● Challenge
State how many lines of the records below contain the string "trill", matching case exactly. Give only the number.

● Raw data
○ ○ ○ ○
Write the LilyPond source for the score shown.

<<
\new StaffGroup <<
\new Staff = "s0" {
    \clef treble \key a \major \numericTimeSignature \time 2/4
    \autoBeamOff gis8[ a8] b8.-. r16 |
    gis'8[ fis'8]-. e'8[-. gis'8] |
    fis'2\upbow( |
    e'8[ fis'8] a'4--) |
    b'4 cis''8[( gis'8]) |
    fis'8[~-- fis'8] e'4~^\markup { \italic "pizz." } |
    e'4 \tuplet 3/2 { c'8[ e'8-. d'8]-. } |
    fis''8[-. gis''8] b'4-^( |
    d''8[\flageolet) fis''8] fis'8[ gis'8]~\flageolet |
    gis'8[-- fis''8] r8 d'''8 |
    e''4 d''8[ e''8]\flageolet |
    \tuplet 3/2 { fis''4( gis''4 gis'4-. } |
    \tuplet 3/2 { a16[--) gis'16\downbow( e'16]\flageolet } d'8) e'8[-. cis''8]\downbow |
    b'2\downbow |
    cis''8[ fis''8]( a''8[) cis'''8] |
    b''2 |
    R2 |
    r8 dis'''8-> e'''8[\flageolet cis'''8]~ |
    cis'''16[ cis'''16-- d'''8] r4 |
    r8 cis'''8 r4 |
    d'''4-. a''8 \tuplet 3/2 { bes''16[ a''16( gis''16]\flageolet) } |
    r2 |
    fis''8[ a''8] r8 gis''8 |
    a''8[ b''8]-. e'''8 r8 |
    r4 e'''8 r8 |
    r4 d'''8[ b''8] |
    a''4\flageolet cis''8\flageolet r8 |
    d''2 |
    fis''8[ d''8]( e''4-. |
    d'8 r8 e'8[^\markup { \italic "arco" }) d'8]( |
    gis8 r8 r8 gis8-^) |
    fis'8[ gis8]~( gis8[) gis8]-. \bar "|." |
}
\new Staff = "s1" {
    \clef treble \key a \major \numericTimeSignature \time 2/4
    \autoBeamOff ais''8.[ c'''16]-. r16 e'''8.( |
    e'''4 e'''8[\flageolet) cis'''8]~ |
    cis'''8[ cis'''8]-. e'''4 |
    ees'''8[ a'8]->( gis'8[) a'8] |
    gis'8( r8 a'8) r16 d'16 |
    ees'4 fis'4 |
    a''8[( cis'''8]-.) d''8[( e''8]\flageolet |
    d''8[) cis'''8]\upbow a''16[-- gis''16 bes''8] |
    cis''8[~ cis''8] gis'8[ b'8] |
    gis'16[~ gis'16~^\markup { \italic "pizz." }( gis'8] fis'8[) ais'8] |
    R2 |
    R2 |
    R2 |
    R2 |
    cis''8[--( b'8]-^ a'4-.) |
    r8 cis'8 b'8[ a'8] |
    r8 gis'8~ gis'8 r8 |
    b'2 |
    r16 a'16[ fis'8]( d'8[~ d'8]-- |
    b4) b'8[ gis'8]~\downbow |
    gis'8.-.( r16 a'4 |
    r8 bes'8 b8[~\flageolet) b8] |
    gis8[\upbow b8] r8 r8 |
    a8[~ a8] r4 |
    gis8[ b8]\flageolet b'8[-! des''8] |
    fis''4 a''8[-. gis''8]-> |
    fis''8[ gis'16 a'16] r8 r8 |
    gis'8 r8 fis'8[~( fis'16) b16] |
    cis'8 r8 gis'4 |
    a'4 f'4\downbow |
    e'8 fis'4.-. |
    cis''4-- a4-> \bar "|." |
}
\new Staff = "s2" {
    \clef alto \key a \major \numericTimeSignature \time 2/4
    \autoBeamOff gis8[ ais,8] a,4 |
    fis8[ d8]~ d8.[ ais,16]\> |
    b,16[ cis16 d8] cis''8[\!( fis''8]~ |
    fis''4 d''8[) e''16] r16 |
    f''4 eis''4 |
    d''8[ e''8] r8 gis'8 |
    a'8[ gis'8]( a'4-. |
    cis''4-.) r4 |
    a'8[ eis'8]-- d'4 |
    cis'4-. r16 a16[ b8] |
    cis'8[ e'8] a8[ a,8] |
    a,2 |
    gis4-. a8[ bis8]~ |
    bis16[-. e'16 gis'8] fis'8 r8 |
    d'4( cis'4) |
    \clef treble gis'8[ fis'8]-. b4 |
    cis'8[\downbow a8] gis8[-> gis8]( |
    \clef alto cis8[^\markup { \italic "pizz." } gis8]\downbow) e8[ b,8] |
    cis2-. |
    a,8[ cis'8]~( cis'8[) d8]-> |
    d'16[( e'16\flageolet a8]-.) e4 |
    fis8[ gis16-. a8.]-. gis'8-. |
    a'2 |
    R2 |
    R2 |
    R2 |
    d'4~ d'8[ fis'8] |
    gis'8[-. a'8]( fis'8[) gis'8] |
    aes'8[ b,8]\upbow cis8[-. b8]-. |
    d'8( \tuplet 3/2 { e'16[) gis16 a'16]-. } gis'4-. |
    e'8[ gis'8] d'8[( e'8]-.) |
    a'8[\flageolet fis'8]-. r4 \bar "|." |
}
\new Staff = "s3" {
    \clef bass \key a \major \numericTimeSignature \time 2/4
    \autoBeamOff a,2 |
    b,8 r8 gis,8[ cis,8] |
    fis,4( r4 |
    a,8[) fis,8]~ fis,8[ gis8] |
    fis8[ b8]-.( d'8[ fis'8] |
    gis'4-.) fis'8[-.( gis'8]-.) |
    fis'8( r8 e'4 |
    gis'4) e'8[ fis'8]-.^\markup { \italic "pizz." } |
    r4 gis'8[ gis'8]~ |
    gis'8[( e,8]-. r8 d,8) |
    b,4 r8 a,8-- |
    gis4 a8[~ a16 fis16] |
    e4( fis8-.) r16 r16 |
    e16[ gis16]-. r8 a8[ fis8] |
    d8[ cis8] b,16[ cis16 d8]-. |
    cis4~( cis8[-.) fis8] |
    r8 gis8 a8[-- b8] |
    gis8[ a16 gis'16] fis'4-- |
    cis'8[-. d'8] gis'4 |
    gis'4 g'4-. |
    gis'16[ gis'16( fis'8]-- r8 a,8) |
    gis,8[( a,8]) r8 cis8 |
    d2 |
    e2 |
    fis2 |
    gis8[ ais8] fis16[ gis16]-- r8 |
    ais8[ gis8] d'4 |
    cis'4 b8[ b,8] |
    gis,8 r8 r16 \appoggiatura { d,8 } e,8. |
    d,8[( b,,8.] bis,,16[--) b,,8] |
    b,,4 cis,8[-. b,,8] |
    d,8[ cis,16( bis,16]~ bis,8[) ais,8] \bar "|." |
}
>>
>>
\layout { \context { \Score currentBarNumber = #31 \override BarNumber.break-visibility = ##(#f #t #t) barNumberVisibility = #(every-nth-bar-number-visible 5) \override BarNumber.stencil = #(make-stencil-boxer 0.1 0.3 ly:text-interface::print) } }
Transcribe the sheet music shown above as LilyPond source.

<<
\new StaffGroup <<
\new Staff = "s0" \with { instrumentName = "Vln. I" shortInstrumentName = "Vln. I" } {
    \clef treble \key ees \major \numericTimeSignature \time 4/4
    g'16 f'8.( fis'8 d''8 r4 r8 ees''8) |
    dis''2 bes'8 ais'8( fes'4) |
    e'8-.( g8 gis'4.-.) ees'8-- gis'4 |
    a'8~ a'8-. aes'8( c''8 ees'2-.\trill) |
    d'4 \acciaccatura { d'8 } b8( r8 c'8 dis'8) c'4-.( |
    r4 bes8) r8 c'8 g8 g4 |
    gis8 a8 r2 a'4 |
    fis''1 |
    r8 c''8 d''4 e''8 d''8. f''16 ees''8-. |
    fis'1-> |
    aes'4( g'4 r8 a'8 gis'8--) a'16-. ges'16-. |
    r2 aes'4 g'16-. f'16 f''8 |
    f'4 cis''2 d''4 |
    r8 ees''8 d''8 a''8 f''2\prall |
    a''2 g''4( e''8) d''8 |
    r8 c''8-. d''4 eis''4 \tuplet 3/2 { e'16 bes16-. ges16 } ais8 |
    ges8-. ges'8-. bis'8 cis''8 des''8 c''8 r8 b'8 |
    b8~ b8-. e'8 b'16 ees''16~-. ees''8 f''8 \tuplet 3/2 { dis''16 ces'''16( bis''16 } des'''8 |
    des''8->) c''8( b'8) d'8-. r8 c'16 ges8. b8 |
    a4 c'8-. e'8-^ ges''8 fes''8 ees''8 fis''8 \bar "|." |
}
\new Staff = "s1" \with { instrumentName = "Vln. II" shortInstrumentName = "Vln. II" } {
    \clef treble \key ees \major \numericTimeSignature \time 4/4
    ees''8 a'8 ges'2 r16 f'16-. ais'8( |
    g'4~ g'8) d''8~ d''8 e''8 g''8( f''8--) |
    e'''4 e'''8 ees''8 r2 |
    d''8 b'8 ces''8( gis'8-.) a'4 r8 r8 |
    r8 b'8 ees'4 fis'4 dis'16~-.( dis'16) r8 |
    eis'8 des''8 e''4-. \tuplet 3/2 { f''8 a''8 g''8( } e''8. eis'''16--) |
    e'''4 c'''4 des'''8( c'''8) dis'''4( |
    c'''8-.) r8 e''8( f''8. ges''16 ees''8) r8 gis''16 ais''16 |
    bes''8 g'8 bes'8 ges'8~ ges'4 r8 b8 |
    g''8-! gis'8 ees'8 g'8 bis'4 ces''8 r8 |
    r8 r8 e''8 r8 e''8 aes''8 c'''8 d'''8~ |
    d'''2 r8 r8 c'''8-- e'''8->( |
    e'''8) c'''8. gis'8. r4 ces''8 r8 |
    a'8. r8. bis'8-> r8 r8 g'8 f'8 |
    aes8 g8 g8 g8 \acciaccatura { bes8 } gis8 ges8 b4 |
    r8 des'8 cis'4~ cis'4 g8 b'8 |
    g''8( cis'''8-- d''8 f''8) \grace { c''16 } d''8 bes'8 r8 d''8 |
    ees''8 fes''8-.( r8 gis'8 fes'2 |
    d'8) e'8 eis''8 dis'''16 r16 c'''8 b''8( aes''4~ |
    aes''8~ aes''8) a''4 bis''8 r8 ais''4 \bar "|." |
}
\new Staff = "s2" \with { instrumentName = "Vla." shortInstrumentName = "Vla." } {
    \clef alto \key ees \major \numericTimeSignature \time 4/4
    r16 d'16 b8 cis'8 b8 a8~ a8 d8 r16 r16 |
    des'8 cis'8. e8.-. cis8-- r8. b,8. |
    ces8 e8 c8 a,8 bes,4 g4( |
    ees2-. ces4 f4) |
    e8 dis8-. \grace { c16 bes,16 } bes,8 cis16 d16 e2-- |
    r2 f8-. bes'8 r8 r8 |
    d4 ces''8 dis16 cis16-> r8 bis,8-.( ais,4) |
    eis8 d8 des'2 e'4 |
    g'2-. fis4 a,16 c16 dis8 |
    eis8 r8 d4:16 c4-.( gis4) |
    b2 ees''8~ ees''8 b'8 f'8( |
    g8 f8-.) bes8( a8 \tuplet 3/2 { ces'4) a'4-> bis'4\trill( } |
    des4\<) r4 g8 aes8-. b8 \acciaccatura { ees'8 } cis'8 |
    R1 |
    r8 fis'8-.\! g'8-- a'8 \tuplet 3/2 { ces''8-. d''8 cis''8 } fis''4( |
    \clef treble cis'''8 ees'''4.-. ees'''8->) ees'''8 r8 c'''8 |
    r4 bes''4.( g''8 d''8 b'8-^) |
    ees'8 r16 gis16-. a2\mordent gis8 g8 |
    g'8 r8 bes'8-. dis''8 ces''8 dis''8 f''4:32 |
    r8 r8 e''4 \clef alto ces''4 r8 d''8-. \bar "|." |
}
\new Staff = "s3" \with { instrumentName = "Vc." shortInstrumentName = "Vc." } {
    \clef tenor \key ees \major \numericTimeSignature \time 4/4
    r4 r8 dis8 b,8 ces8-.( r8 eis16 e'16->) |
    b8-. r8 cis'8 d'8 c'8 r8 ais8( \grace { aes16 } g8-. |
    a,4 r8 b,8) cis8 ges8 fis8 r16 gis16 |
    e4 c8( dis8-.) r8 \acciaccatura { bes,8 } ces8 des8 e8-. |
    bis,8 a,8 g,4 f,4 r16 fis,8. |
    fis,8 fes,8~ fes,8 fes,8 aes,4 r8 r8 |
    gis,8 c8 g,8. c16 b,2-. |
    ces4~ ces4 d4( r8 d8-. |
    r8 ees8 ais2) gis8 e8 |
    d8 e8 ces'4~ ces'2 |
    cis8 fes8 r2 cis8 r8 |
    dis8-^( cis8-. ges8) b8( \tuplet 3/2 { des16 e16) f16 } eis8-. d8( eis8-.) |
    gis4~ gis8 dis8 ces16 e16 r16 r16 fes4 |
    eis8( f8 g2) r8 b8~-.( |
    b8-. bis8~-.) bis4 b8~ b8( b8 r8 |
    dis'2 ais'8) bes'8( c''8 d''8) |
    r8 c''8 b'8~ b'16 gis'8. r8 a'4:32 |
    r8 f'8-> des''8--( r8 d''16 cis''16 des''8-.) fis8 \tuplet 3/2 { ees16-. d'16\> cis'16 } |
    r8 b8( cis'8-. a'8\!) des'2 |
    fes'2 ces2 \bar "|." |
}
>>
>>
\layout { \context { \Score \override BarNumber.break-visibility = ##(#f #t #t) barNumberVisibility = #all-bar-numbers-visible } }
○ ○ ○ ○
● Exercise output
2